===== Data to examine
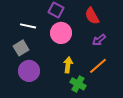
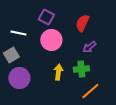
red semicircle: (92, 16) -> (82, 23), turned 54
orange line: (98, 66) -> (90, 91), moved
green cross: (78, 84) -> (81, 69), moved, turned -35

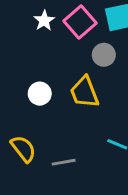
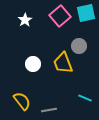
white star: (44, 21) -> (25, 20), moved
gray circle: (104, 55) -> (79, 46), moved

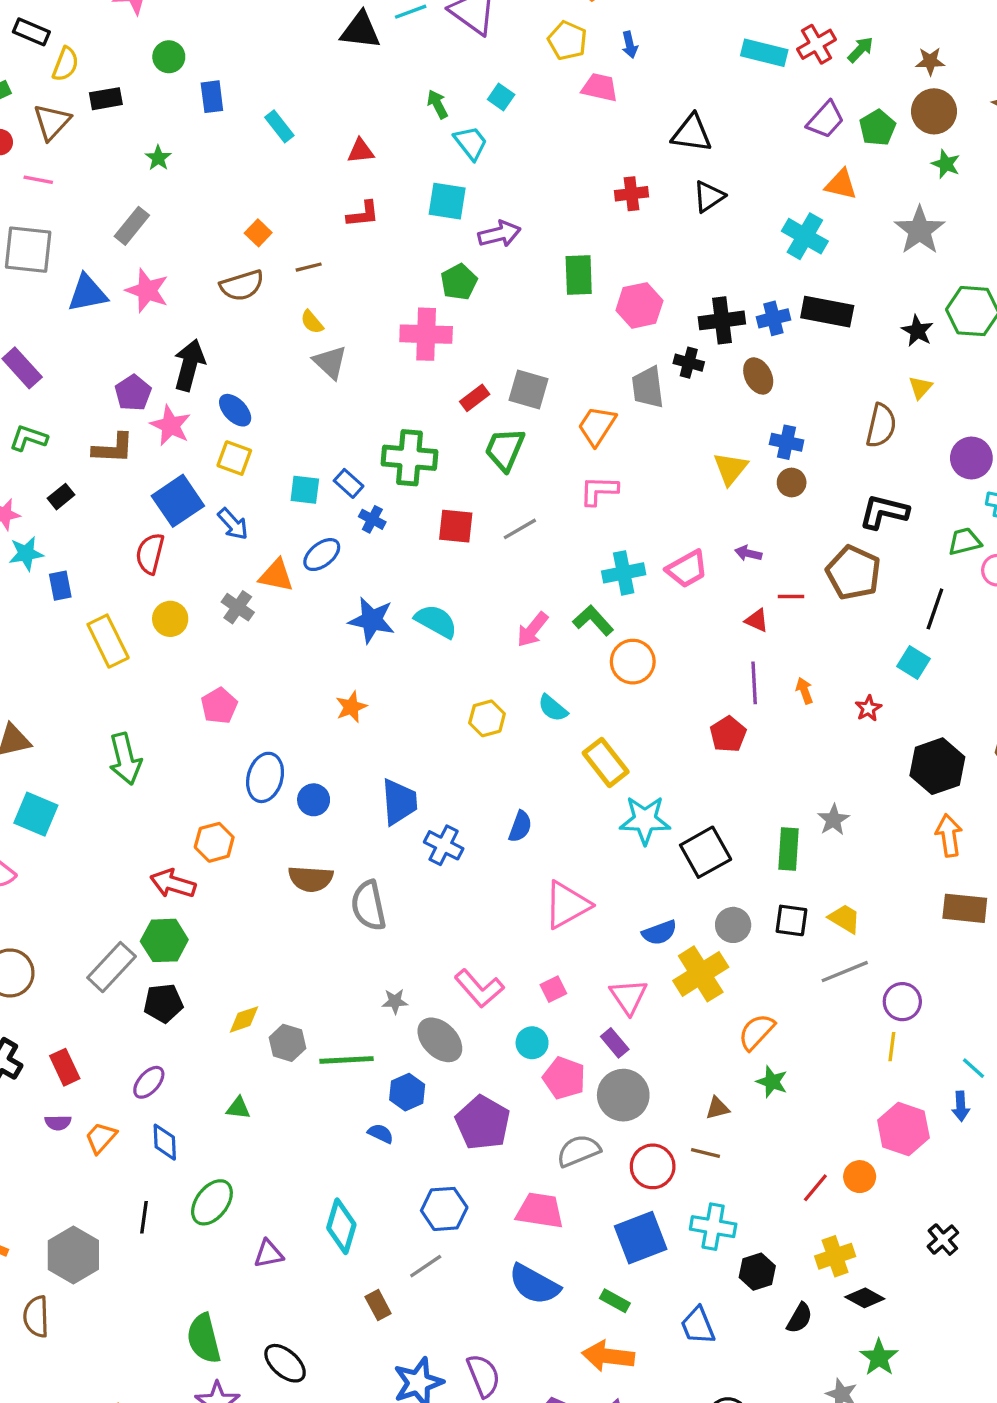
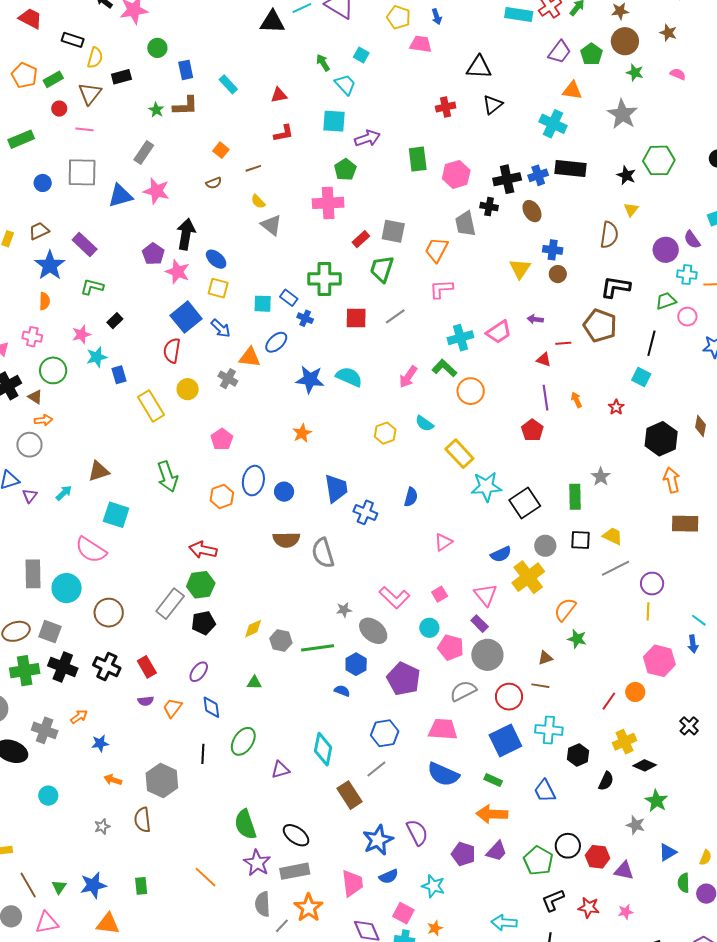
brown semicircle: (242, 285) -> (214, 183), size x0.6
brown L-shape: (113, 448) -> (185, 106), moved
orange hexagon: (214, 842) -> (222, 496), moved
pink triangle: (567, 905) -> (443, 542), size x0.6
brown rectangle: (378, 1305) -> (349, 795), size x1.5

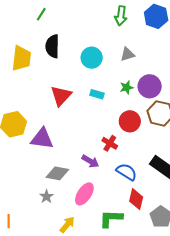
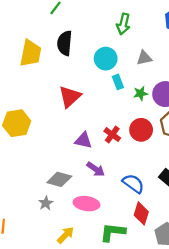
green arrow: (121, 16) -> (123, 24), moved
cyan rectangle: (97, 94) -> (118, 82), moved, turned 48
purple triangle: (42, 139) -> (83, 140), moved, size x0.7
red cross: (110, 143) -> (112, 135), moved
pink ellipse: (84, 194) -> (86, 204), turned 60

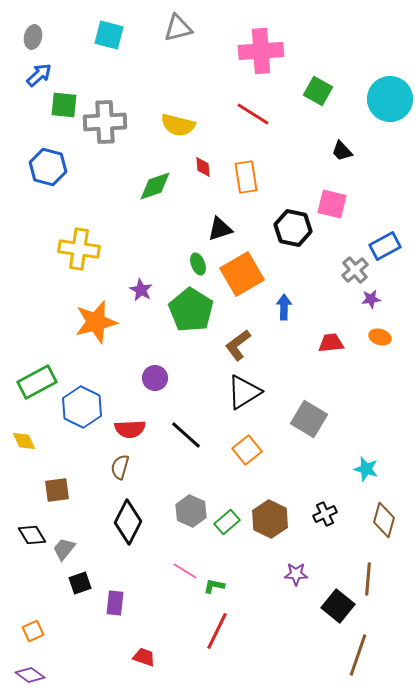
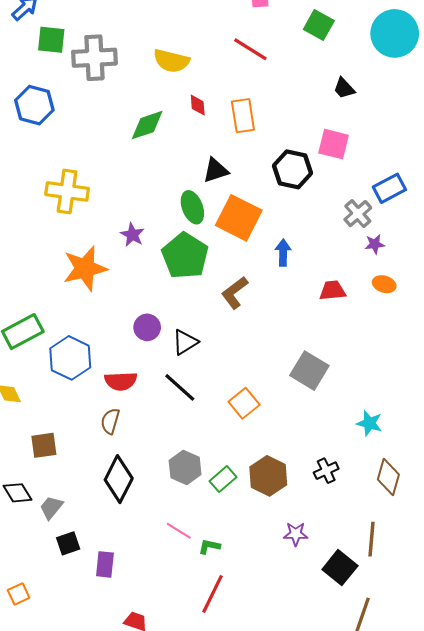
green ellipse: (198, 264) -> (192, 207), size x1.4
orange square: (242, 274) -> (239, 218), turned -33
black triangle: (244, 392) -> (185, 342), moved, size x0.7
==========
Without altering anything, output all the lines above but none of the images.

§ Answer for this exercise:
red semicircle: (92, 16) -> (82, 23), turned 54
orange line: (98, 66) -> (90, 91), moved
green cross: (78, 84) -> (81, 69), moved, turned -35

white star: (44, 21) -> (25, 20), moved
gray circle: (104, 55) -> (79, 46), moved

brown semicircle: (242, 285) -> (214, 183), size x0.6
brown L-shape: (113, 448) -> (185, 106), moved
orange hexagon: (214, 842) -> (222, 496), moved
pink triangle: (567, 905) -> (443, 542), size x0.6
brown rectangle: (378, 1305) -> (349, 795), size x1.5

green arrow: (121, 16) -> (123, 24), moved
cyan rectangle: (97, 94) -> (118, 82), moved, turned 48
purple triangle: (42, 139) -> (83, 140), moved, size x0.7
red cross: (110, 143) -> (112, 135), moved
pink ellipse: (84, 194) -> (86, 204), turned 60

green ellipse: (198, 264) -> (192, 207), size x1.4
orange square: (242, 274) -> (239, 218), turned -33
black triangle: (244, 392) -> (185, 342), moved, size x0.7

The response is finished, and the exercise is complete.